-- Extracted records follows --
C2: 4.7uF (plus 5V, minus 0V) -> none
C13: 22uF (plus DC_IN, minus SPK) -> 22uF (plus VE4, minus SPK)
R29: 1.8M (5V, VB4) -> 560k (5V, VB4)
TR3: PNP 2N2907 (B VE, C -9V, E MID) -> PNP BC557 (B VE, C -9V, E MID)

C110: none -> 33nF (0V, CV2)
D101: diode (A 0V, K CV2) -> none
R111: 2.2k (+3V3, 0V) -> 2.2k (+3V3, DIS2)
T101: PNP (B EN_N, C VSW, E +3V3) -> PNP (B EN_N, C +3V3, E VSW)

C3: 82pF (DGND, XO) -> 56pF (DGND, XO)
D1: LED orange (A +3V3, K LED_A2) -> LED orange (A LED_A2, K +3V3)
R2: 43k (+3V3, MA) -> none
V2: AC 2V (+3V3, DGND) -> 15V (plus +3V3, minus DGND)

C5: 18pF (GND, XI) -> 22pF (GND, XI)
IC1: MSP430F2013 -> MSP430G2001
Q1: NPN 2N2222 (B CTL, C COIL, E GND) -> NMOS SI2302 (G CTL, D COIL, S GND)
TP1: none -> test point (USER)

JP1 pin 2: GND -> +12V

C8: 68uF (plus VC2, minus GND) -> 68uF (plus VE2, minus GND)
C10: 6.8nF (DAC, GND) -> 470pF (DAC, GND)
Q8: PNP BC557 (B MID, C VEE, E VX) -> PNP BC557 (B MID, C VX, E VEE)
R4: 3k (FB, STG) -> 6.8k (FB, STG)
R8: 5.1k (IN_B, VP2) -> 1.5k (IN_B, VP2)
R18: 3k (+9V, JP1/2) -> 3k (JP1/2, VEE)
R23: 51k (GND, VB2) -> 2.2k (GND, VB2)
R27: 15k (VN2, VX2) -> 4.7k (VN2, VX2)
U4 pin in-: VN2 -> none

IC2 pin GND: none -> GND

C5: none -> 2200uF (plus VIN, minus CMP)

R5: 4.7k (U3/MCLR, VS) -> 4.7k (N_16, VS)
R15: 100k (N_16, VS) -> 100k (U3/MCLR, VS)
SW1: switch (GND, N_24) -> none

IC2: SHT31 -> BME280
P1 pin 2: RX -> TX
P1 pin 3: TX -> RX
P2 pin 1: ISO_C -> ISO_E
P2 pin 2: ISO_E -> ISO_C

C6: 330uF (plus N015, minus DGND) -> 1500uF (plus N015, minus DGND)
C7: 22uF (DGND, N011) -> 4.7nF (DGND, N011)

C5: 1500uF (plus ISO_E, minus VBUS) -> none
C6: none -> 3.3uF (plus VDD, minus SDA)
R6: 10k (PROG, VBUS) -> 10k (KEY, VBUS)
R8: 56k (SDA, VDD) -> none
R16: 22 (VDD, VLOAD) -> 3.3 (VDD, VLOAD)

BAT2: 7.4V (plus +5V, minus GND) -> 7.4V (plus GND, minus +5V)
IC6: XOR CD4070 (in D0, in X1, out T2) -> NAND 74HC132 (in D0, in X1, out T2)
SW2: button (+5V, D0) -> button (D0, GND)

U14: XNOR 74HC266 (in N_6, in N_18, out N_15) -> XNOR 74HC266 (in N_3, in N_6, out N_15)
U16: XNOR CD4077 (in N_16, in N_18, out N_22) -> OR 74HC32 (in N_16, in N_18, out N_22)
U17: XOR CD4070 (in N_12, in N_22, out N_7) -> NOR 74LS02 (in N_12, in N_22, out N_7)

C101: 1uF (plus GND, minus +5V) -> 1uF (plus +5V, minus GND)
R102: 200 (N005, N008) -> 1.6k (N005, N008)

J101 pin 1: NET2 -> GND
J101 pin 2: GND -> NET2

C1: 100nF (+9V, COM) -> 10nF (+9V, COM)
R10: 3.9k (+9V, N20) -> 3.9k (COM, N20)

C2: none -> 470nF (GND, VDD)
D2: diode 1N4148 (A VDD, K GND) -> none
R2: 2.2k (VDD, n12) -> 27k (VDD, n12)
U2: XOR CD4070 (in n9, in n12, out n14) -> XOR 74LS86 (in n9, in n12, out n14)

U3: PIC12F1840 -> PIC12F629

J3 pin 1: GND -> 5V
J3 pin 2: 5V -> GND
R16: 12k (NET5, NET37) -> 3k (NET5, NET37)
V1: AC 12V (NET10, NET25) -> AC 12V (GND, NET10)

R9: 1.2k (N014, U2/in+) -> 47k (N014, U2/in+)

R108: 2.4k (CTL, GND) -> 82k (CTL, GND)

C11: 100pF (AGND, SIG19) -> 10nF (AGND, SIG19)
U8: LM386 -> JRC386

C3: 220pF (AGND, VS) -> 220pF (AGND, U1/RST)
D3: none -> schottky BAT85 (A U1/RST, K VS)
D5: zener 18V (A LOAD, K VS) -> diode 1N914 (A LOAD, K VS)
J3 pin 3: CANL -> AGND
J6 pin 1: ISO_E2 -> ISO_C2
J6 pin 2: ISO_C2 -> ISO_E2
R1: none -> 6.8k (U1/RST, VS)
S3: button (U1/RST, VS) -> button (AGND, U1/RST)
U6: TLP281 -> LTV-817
-- Extracted records concluded --
### What to do
Set every record down word for word, omitting none.

### Task response
C2: 4.7uF (plus 5V, minus 0V) -> none
C13: 22uF (plus DC_IN, minus SPK) -> 22uF (plus VE4, minus SPK)
R29: 1.8M (5V, VB4) -> 560k (5V, VB4)
TR3: PNP 2N2907 (B VE, C -9V, E MID) -> PNP BC557 (B VE, C -9V, E MID)

C110: none -> 33nF (0V, CV2)
D101: diode (A 0V, K CV2) -> none
R111: 2.2k (+3V3, 0V) -> 2.2k (+3V3, DIS2)
T101: PNP (B EN_N, C VSW, E +3V3) -> PNP (B EN_N, C +3V3, E VSW)

C3: 82pF (DGND, XO) -> 56pF (DGND, XO)
D1: LED orange (A +3V3, K LED_A2) -> LED orange (A LED_A2, K +3V3)
R2: 43k (+3V3, MA) -> none
V2: AC 2V (+3V3, DGND) -> 15V (plus +3V3, minus DGND)

C5: 18pF (GND, XI) -> 22pF (GND, XI)
IC1: MSP430F2013 -> MSP430G2001
Q1: NPN 2N2222 (B CTL, C COIL, E GND) -> NMOS SI2302 (G CTL, D COIL, S GND)
TP1: none -> test point (USER)

JP1 pin 2: GND -> +12V

C8: 68uF (plus VC2, minus GND) -> 68uF (plus VE2, minus GND)
C10: 6.8nF (DAC, GND) -> 470pF (DAC, GND)
Q8: PNP BC557 (B MID, C VEE, E VX) -> PNP BC557 (B MID, C VX, E VEE)
R4: 3k (FB, STG) -> 6.8k (FB, STG)
R8: 5.1k (IN_B, VP2) -> 1.5k (IN_B, VP2)
R18: 3k (+9V, JP1/2) -> 3k (JP1/2, VEE)
R23: 51k (GND, VB2) -> 2.2k (GND, VB2)
R27: 15k (VN2, VX2) -> 4.7k (VN2, VX2)
U4 pin in-: VN2 -> none

IC2 pin GND: none -> GND

C5: none -> 2200uF (plus VIN, minus CMP)

R5: 4.7k (U3/MCLR, VS) -> 4.7k (N_16, VS)
R15: 100k (N_16, VS) -> 100k (U3/MCLR, VS)
SW1: switch (GND, N_24) -> none

IC2: SHT31 -> BME280
P1 pin 2: RX -> TX
P1 pin 3: TX -> RX
P2 pin 1: ISO_C -> ISO_E
P2 pin 2: ISO_E -> ISO_C

C6: 330uF (plus N015, minus DGND) -> 1500uF (plus N015, minus DGND)
C7: 22uF (DGND, N011) -> 4.7nF (DGND, N011)

C5: 1500uF (plus ISO_E, minus VBUS) -> none
C6: none -> 3.3uF (plus VDD, minus SDA)
R6: 10k (PROG, VBUS) -> 10k (KEY, VBUS)
R8: 56k (SDA, VDD) -> none
R16: 22 (VDD, VLOAD) -> 3.3 (VDD, VLOAD)

BAT2: 7.4V (plus +5V, minus GND) -> 7.4V (plus GND, minus +5V)
IC6: XOR CD4070 (in D0, in X1, out T2) -> NAND 74HC132 (in D0, in X1, out T2)
SW2: button (+5V, D0) -> button (D0, GND)

U14: XNOR 74HC266 (in N_6, in N_18, out N_15) -> XNOR 74HC266 (in N_3, in N_6, out N_15)
U16: XNOR CD4077 (in N_16, in N_18, out N_22) -> OR 74HC32 (in N_16, in N_18, out N_22)
U17: XOR CD4070 (in N_12, in N_22, out N_7) -> NOR 74LS02 (in N_12, in N_22, out N_7)

C101: 1uF (plus GND, minus +5V) -> 1uF (plus +5V, minus GND)
R102: 200 (N005, N008) -> 1.6k (N005, N008)

J101 pin 1: NET2 -> GND
J101 pin 2: GND -> NET2

C1: 100nF (+9V, COM) -> 10nF (+9V, COM)
R10: 3.9k (+9V, N20) -> 3.9k (COM, N20)

C2: none -> 470nF (GND, VDD)
D2: diode 1N4148 (A VDD, K GND) -> none
R2: 2.2k (VDD, n12) -> 27k (VDD, n12)
U2: XOR CD4070 (in n9, in n12, out n14) -> XOR 74LS86 (in n9, in n12, out n14)

U3: PIC12F1840 -> PIC12F629

J3 pin 1: GND -> 5V
J3 pin 2: 5V -> GND
R16: 12k (NET5, NET37) -> 3k (NET5, NET37)
V1: AC 12V (NET10, NET25) -> AC 12V (GND, NET10)

R9: 1.2k (N014, U2/in+) -> 47k (N014, U2/in+)

R108: 2.4k (CTL, GND) -> 82k (CTL, GND)

C11: 100pF (AGND, SIG19) -> 10nF (AGND, SIG19)
U8: LM386 -> JRC386

C3: 220pF (AGND, VS) -> 220pF (AGND, U1/RST)
D3: none -> schottky BAT85 (A U1/RST, K VS)
D5: zener 18V (A LOAD, K VS) -> diode 1N914 (A LOAD, K VS)
J3 pin 3: CANL -> AGND
J6 pin 1: ISO_E2 -> ISO_C2
J6 pin 2: ISO_C2 -> ISO_E2
R1: none -> 6.8k (U1/RST, VS)
S3: button (U1/RST, VS) -> button (AGND, U1/RST)
U6: TLP281 -> LTV-817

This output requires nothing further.